§ **Supplied data**
--
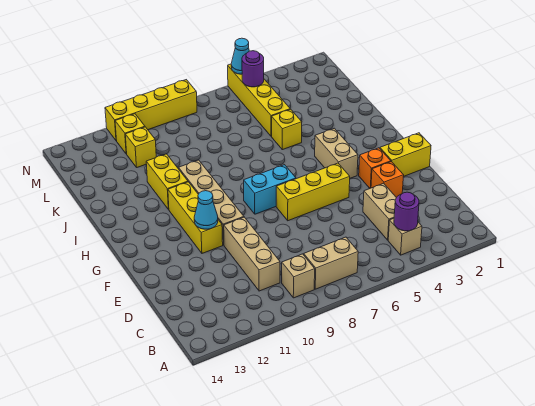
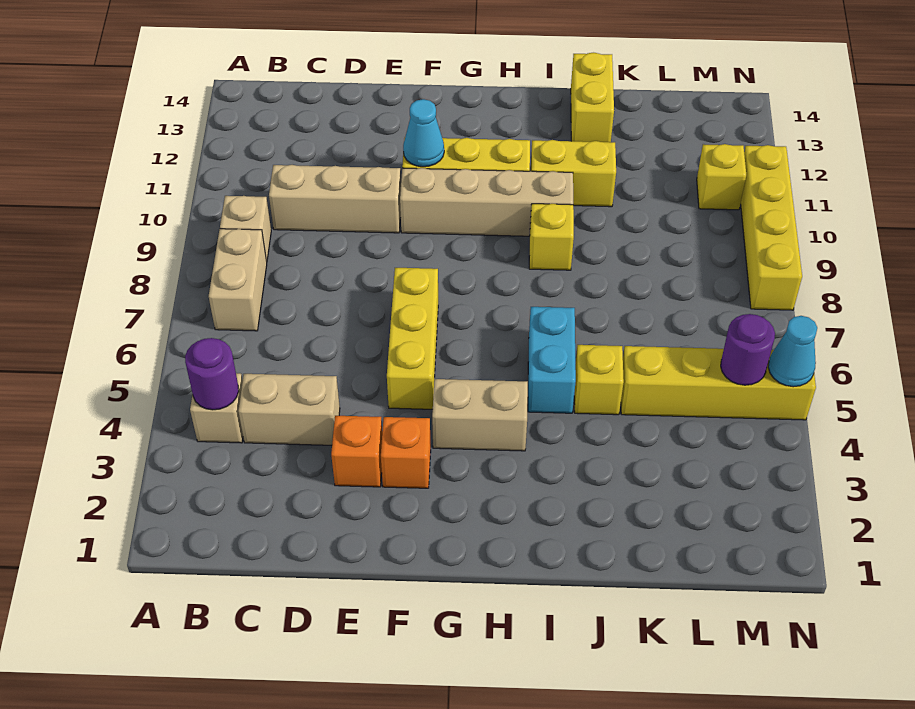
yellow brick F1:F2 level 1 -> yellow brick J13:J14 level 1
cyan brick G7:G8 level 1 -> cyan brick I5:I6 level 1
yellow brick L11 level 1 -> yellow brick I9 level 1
--
§ **Exercise instructions**
For the material above, give every line again exactly and leave out the pictures.

§ **Answer to this task**
yellow brick F1:F2 level 1 -> yellow brick J13:J14 level 1
cyan brick G7:G8 level 1 -> cyan brick I5:I6 level 1
yellow brick L11 level 1 -> yellow brick I9 level 1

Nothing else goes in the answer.